* What you will do: Transcribe the records below exactly, from their first line through the line containing "D103: LED green". Omit every line after it.

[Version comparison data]

☆ ☆ ☆

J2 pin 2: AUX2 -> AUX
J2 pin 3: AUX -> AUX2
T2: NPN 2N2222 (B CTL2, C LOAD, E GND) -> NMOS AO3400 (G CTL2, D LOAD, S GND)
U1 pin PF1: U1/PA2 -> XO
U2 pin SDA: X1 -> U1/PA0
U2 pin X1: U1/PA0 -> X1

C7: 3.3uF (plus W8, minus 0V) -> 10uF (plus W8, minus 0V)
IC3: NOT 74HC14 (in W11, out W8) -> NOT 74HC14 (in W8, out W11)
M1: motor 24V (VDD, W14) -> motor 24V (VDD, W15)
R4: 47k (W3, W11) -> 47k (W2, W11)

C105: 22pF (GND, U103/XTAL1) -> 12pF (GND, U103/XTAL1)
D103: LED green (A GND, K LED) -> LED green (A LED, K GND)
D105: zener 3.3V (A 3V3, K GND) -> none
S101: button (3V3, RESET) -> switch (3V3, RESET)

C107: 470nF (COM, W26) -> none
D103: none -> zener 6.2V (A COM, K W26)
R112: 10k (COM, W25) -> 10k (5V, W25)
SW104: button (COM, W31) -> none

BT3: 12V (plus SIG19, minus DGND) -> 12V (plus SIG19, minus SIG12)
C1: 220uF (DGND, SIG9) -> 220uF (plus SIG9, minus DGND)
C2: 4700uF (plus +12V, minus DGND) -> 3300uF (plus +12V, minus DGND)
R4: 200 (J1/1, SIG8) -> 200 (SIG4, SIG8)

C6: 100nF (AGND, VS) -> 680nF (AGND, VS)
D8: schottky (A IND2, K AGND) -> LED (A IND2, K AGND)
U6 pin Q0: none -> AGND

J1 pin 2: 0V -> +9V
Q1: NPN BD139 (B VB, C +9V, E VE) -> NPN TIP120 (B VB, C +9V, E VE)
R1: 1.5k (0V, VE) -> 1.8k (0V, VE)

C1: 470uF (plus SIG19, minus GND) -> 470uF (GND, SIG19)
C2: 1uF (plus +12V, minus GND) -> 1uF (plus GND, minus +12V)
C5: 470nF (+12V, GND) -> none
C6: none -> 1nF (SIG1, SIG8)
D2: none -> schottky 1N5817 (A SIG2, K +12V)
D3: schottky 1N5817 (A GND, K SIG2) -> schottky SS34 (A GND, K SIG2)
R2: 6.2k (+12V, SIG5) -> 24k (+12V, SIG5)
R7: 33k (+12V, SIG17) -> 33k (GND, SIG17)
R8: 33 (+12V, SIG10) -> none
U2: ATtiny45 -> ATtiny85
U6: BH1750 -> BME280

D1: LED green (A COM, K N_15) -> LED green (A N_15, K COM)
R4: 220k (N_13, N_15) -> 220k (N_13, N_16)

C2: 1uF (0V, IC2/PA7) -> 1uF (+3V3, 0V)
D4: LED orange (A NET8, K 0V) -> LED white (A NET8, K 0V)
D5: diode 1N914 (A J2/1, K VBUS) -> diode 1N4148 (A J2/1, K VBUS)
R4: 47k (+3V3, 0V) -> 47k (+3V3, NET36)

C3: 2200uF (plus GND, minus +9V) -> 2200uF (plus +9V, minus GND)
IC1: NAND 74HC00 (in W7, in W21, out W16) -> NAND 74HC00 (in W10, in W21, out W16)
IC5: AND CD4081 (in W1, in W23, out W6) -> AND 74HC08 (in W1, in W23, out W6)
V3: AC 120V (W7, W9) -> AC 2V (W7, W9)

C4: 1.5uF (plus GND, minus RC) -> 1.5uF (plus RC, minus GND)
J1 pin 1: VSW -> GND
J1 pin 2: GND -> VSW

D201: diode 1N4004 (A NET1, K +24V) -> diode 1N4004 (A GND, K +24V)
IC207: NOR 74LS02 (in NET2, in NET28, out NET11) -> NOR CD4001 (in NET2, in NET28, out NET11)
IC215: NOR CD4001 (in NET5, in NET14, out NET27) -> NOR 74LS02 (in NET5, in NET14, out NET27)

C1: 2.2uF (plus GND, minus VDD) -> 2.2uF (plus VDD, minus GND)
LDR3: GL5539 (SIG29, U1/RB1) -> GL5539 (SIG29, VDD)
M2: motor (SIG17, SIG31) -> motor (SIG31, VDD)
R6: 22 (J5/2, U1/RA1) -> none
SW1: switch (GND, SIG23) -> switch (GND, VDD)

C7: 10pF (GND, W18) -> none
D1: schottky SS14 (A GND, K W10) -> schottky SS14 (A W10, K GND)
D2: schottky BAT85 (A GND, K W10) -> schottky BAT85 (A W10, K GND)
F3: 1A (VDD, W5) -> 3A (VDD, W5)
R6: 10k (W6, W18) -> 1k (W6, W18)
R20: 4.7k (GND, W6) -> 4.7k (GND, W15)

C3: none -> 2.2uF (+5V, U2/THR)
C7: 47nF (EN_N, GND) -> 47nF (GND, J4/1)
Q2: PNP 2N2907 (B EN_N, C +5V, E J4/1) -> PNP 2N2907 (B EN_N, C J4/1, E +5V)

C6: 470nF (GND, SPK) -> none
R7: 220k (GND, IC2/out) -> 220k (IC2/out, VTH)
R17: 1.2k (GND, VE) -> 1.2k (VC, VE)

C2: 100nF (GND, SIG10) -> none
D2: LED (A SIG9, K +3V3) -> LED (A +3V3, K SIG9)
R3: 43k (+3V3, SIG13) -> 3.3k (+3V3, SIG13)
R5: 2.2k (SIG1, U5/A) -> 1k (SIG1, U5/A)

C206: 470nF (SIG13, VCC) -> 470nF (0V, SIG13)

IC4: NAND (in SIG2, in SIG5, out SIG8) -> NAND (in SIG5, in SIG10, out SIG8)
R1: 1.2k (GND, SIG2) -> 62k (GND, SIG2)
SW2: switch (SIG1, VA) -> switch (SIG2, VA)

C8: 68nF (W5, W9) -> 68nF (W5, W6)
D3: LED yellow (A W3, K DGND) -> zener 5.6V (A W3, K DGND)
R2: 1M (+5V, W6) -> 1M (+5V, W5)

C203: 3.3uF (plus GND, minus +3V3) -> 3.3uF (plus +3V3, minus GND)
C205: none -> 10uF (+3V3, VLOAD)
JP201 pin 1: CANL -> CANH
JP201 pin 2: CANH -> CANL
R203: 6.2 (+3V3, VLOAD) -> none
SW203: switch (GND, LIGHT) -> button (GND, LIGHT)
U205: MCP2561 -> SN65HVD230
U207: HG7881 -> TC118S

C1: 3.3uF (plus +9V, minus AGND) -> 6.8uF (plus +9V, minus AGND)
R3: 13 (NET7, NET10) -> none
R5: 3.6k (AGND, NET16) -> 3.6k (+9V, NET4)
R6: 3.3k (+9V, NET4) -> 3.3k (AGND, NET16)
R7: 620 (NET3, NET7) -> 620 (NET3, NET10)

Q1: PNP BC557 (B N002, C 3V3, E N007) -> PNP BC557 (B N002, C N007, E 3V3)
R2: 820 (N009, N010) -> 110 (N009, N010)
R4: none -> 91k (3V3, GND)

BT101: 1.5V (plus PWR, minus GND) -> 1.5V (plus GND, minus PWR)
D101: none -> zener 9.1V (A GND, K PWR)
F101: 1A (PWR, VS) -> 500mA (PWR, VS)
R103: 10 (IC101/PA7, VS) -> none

☆ ☆ ☆

* Solution to the exercise:
J2 pin 2: AUX2 -> AUX
J2 pin 3: AUX -> AUX2
T2: NPN 2N2222 (B CTL2, C LOAD, E GND) -> NMOS AO3400 (G CTL2, D LOAD, S GND)
U1 pin PF1: U1/PA2 -> XO
U2 pin SDA: X1 -> U1/PA0
U2 pin X1: U1/PA0 -> X1

C7: 3.3uF (plus W8, minus 0V) -> 10uF (plus W8, minus 0V)
IC3: NOT 74HC14 (in W11, out W8) -> NOT 74HC14 (in W8, out W11)
M1: motor 24V (VDD, W14) -> motor 24V (VDD, W15)
R4: 47k (W3, W11) -> 47k (W2, W11)

C105: 22pF (GND, U103/XTAL1) -> 12pF (GND, U103/XTAL1)
D103: LED green (A GND, K LED) -> LED green (A LED, K GND)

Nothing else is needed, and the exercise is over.